Available records
◆ ◆ ◆ ◆
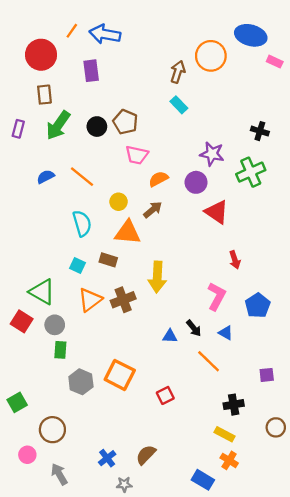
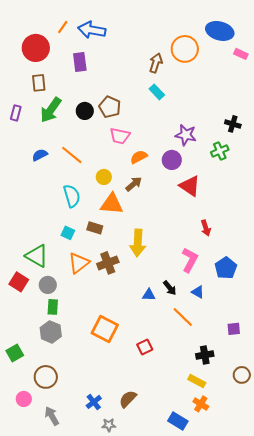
black cross: (260, 131) -> (233, 124), moved
green cross: (251, 172) -> (220, 151), size x0.7
gray hexagon: (81, 382) -> (51, 332), moved

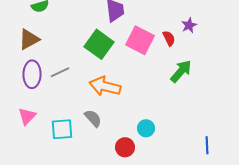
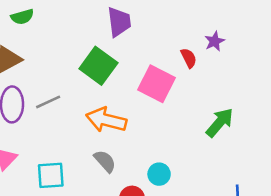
pink square: (140, 40) -> (156, 84), moved
green arrow: (181, 71) -> (220, 123), moved
gray semicircle: (93, 118) -> (105, 161), moved

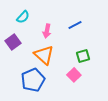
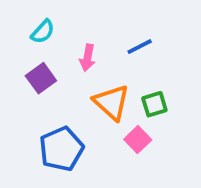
purple square: (13, 42) -> (41, 78), moved
orange triangle: (44, 55) -> (112, 102), moved

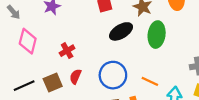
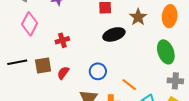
green ellipse: (157, 35) -> (166, 52), moved, turned -40
blue circle: (113, 75) -> (98, 71), size x0.7
red semicircle: (75, 77) -> (63, 73), moved

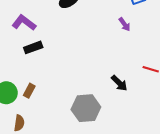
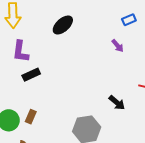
purple L-shape: (24, 23) -> (21, 51), turned -115

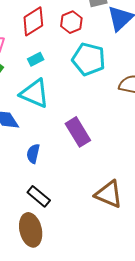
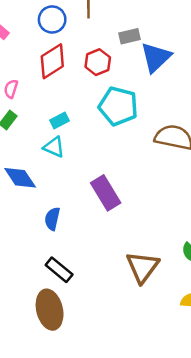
cyan rectangle: (36, 59) -> (59, 120), moved
cyan triangle: (35, 93) -> (54, 147), size x0.6
brown triangle: (109, 194) -> (142, 267), turned 44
◆ ◆ ◆ ◆
What the task asks
Pictures aside, print exactly the lines above starting with the one containing "gray semicircle: (93, 118)" and going on through the one containing "blue circle: (113, 75) -> (98, 71), size x0.7".

Finished task
gray semicircle: (93, 118) -> (105, 161), moved

purple square: (13, 42) -> (41, 78), moved
orange triangle: (44, 55) -> (112, 102), moved

green ellipse: (157, 35) -> (166, 52), moved, turned -40
blue circle: (113, 75) -> (98, 71), size x0.7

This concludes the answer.